▶ [Problem statement]:
Return the run of lines below that opens with the line containing "(192, 210) = (385, 432): pink" and closes with the line containing "(611, 308) = (614, 186): black", keeping each one exact.

▶ [Information shown]:
# # #

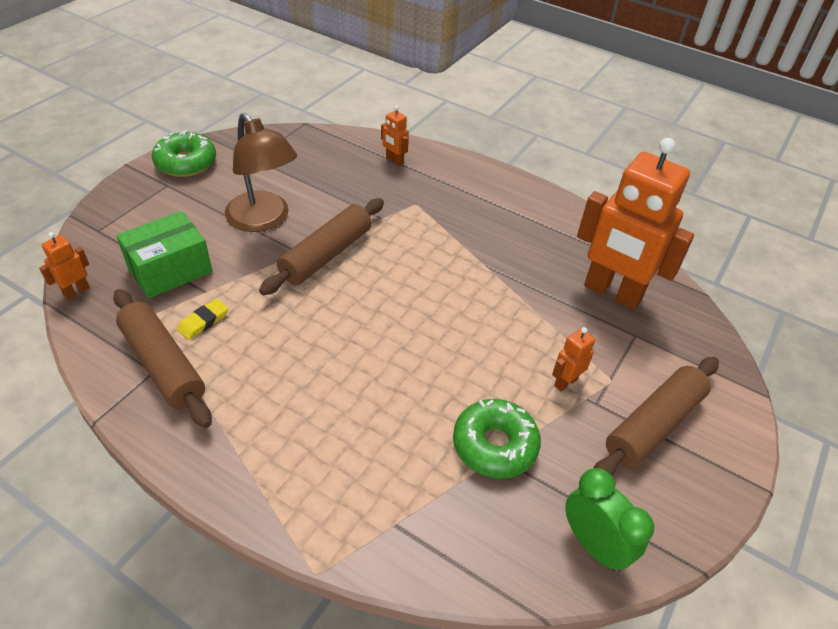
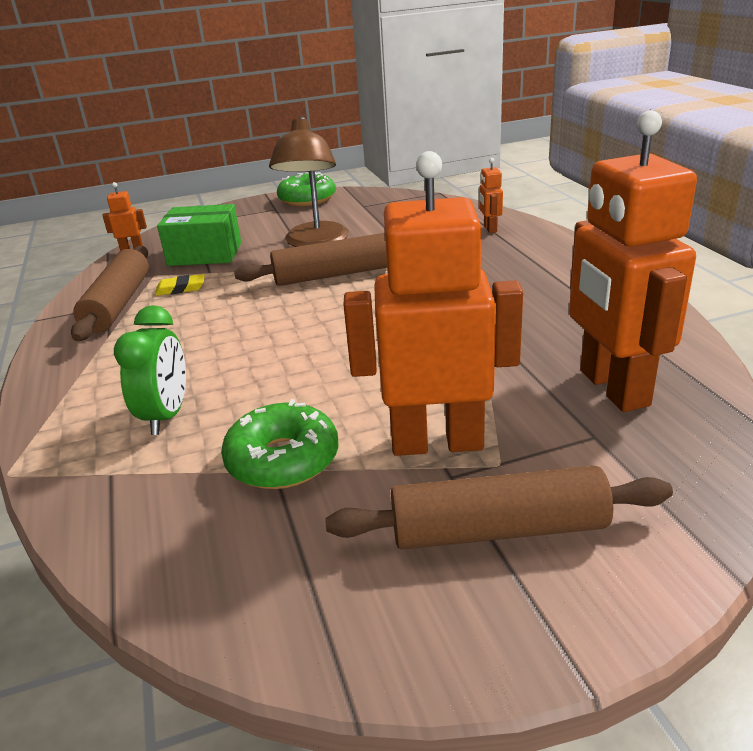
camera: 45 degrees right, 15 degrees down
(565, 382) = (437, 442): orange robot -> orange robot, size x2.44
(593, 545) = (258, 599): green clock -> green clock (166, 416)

# # #

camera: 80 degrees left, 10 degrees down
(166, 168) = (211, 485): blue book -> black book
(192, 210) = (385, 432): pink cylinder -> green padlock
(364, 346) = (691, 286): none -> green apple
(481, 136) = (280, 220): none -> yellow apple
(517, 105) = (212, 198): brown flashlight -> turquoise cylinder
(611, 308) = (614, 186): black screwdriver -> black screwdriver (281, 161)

# # #

▶ [Result]:
(192, 210) = (385, 432): pink cylinder -> green padlock
(364, 346) = (691, 286): none -> green apple
(481, 136) = (280, 220): none -> yellow apple
(517, 105) = (212, 198): brown flashlight -> turquoise cylinder
(611, 308) = (614, 186): black screwdriver -> black screwdriver (281, 161)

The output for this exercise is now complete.